● **Goal of the exercise**: Write every entry out again exactly, please, and skip the pictures.

● **Provided material**:
• • • • •
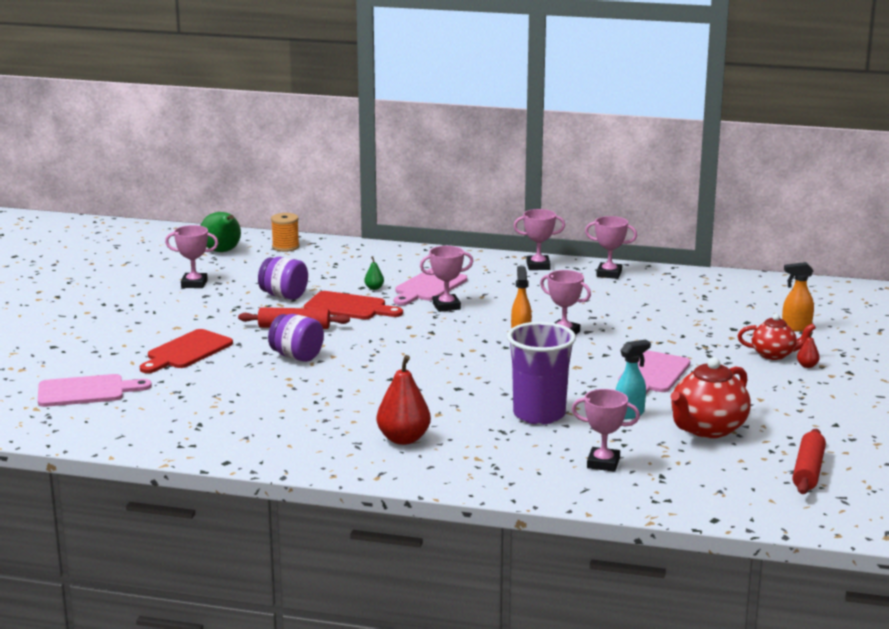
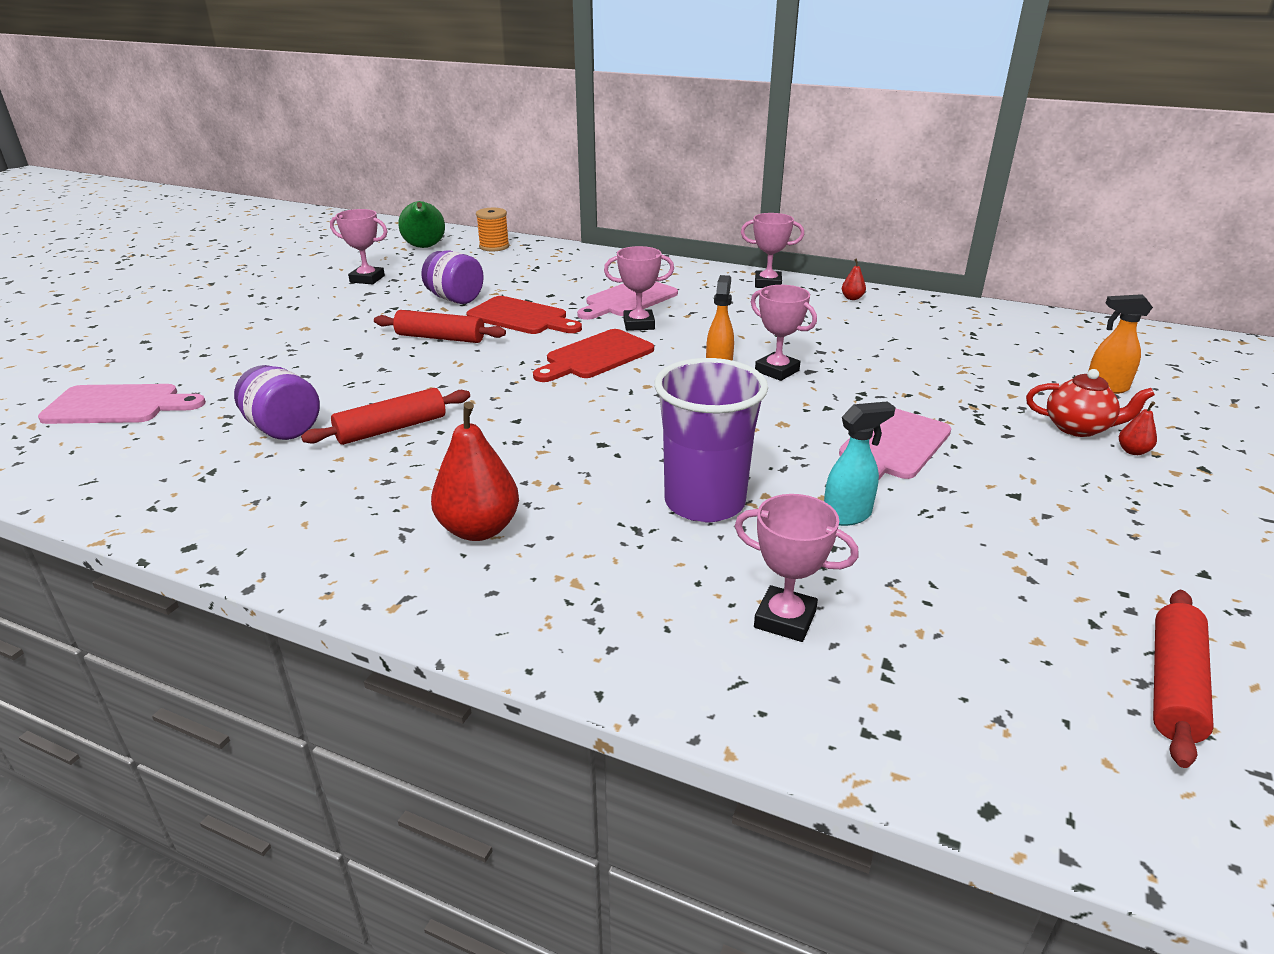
camera: 10 degrees right, 10 degrees up
(187, 351) = (289, 360): red cutting board -> red cutting board (596, 356)
(297, 356) = (416, 377): purple jar -> purple jar (283, 429)
(304, 390) = (391, 429): none -> red rolling pin
(374, 288) = (564, 297): green pear -> none
(609, 274) = (852, 298): pink trophy -> red pear
(707, 429) = (975, 560): red teapot -> none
• • • • •
● **Reply**:
camera: 10 degrees right, 10 degrees up
(187, 351) = (289, 360): red cutting board -> red cutting board (596, 356)
(297, 356) = (416, 377): purple jar -> purple jar (283, 429)
(304, 390) = (391, 429): none -> red rolling pin
(374, 288) = (564, 297): green pear -> none
(609, 274) = (852, 298): pink trophy -> red pear
(707, 429) = (975, 560): red teapot -> none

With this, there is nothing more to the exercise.